[Scene images with change listings]
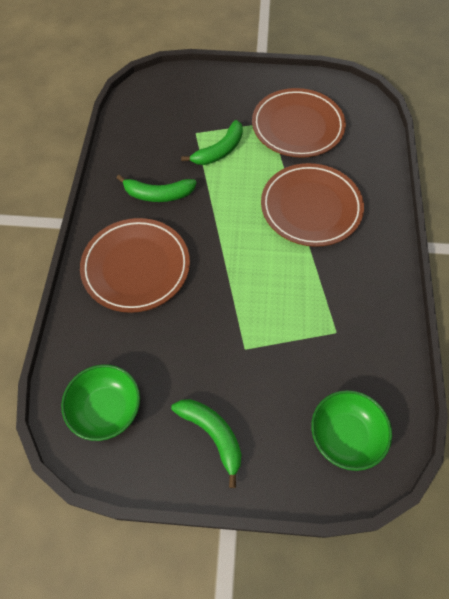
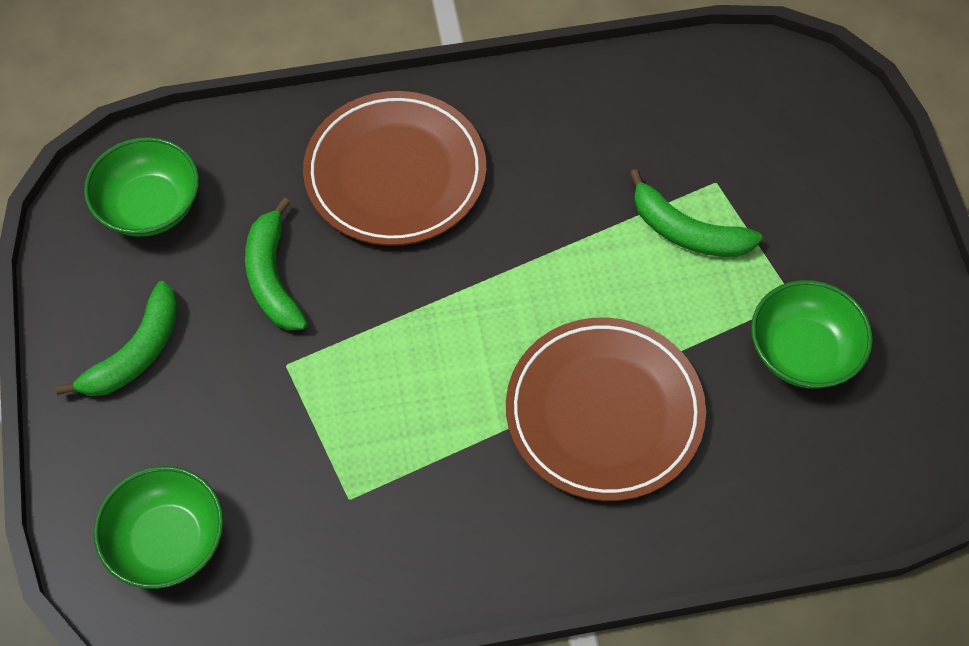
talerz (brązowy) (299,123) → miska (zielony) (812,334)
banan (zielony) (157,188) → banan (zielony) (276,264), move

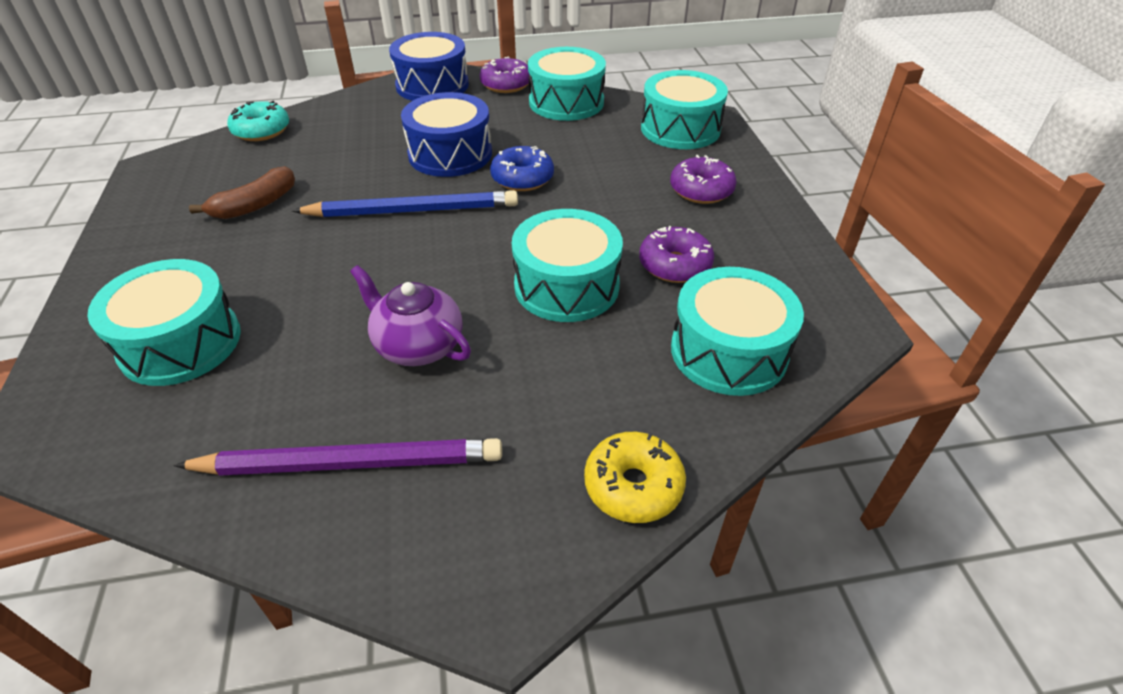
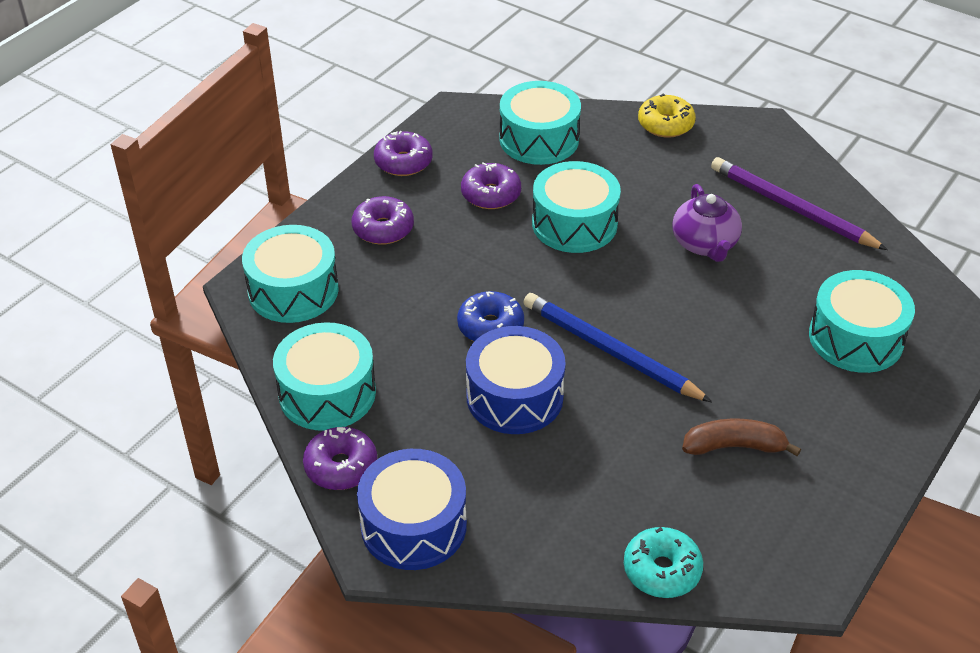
- → donut (fioletowy) (403,153)

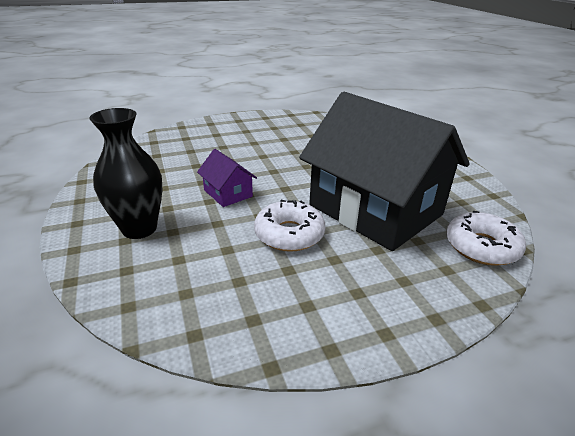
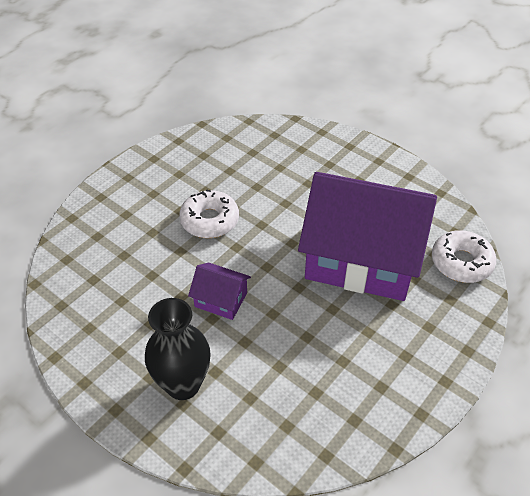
domek (czarny) (384,171) → domek (fioletowy) (367,236)
donut (biały) (289,226) → donut (biały) (209,213), move

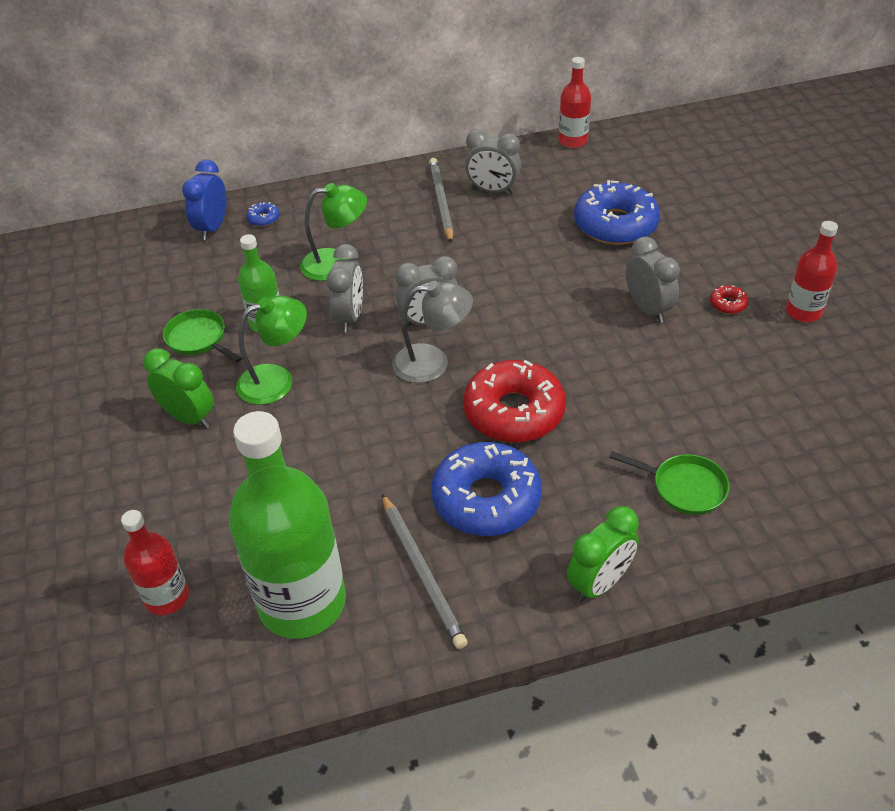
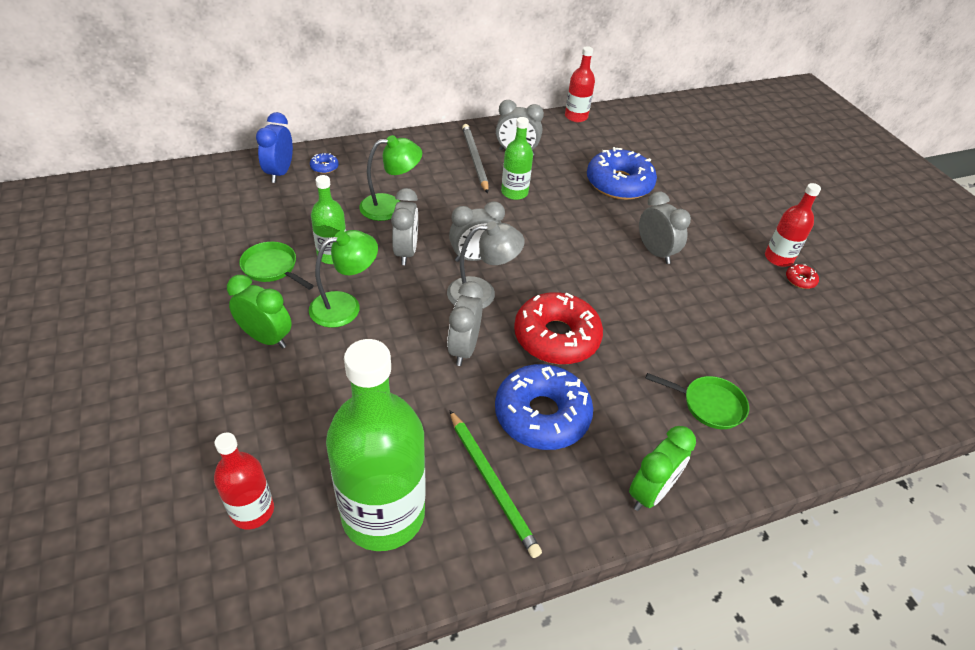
donut (czerwony) (729,300) → donut (czerwony) (802,276), move
ołówek (szary) (425,571) → ołówek (zielony) (495,484)
- → butelka (zielony) (517,158)
- → budzik (szary) (465,323)

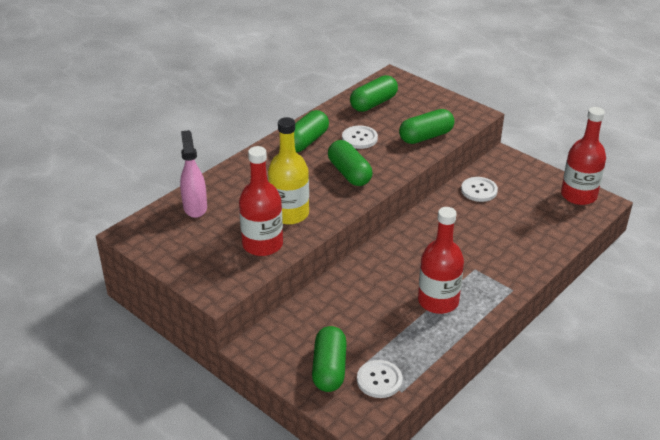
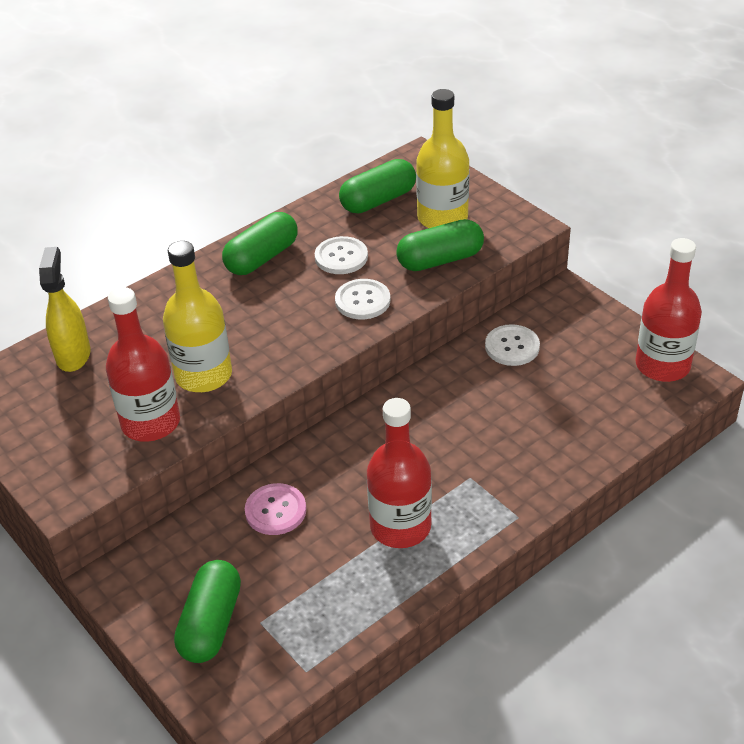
spryskiwacz (różowy) (193,174) → spryskiwacz (żółty) (65,309)
kapsułka (zielony) (350,163) → -
guzik (biały) (380,379) → guzik (biały) (362,299), move
- → butelka (żółty) (443,158)
- → guzik (różowy) (275,509)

**WHAT YOU SHOULD DO:**
The answer must be the line containing "guzik (biały) (380,379)" and every line after it to the end of the data, each set down exactly.

**REPLY:**
guzik (biały) (380,379) → guzik (biały) (362,299), move
- → butelka (żółty) (443,158)
- → guzik (różowy) (275,509)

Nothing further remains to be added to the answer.